→ **Task description**: From the line containing "rotated,russet reading lamp" through the last line of the entries, output the text exactly. Pictures stay out.

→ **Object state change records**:
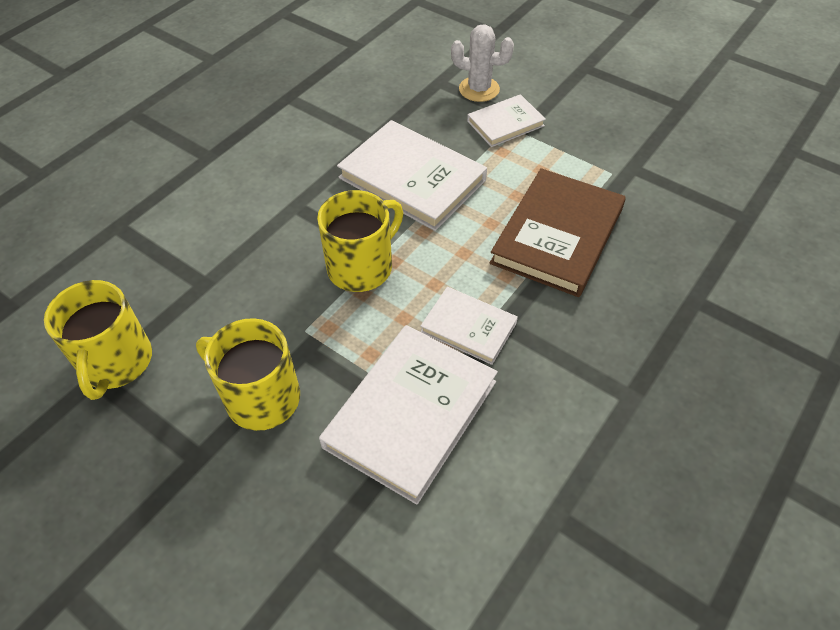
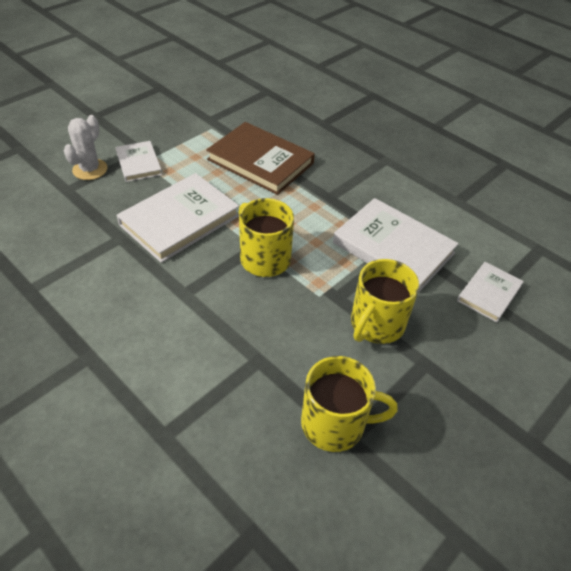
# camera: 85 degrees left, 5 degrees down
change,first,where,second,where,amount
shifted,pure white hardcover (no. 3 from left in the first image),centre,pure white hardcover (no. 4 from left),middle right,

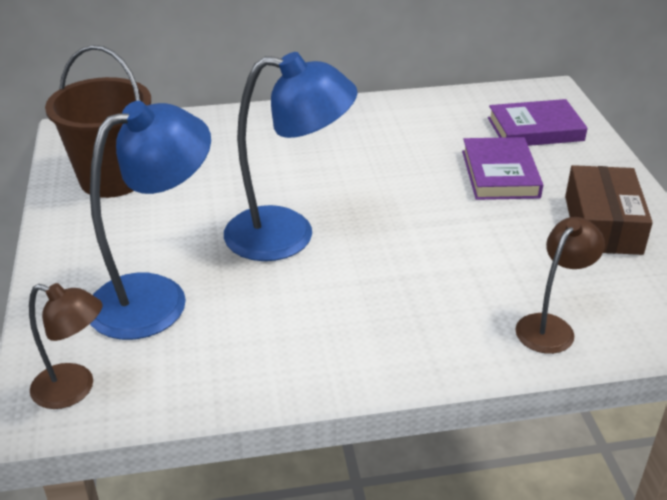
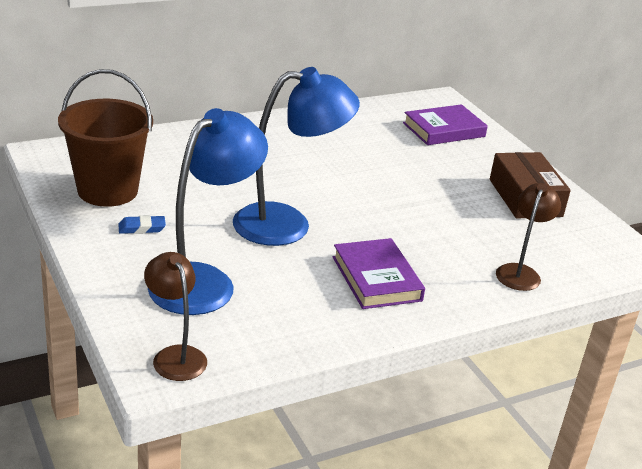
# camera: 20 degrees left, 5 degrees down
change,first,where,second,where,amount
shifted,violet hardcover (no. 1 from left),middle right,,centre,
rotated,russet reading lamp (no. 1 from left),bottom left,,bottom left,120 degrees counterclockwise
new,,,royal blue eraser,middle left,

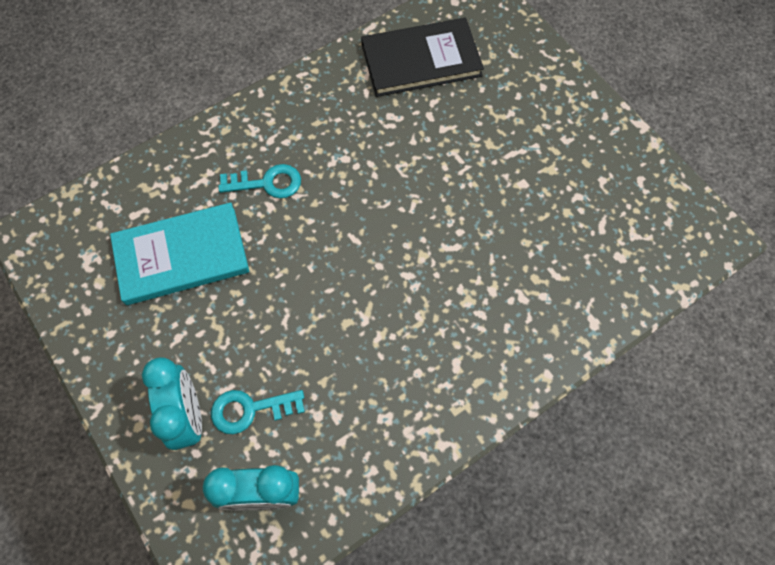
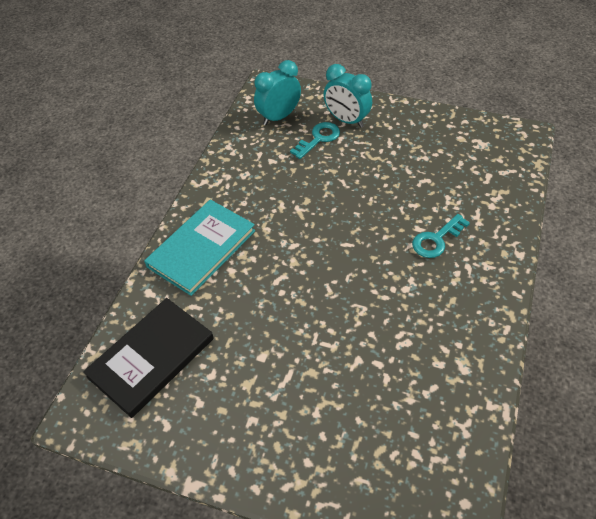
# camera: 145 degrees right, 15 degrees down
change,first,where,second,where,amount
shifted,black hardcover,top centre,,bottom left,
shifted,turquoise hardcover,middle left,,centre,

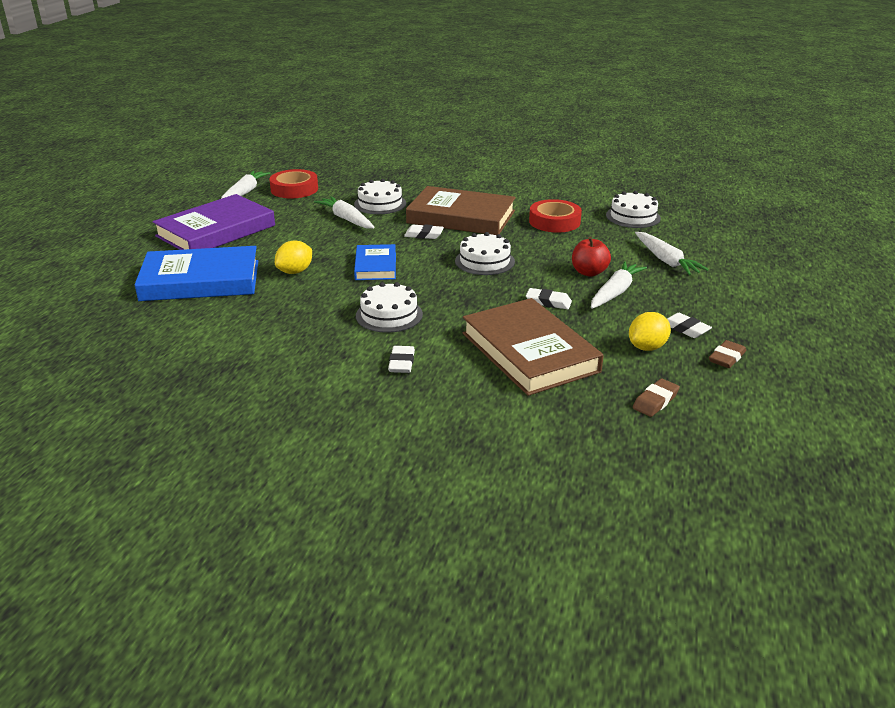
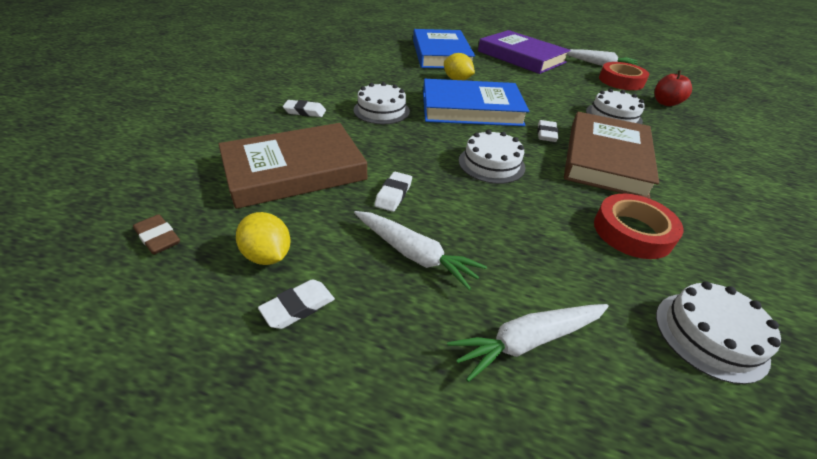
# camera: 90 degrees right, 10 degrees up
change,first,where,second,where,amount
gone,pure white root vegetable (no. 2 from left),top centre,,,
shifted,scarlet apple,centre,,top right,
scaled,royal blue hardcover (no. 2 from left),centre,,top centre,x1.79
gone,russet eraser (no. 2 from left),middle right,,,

→ **Solution for this problem**:
rotated,russet reading lamp (no. 1 from left),bottom left,,bottom left,120 degrees counterclockwise
new,,,royal blue eraser,middle left,

# camera: 145 degrees right, 15 degrees down
change,first,where,second,where,amount
shifted,black hardcover,top centre,,bottom left,
shifted,turquoise hardcover,middle left,,centre,

# camera: 90 degrees right, 10 degrees up
change,first,where,second,where,amount
gone,pure white root vegetable (no. 2 from left),top centre,,,
shifted,scarlet apple,centre,,top right,
scaled,royal blue hardcover (no. 2 from left),centre,,top centre,x1.79
gone,russet eraser (no. 2 from left),middle right,,,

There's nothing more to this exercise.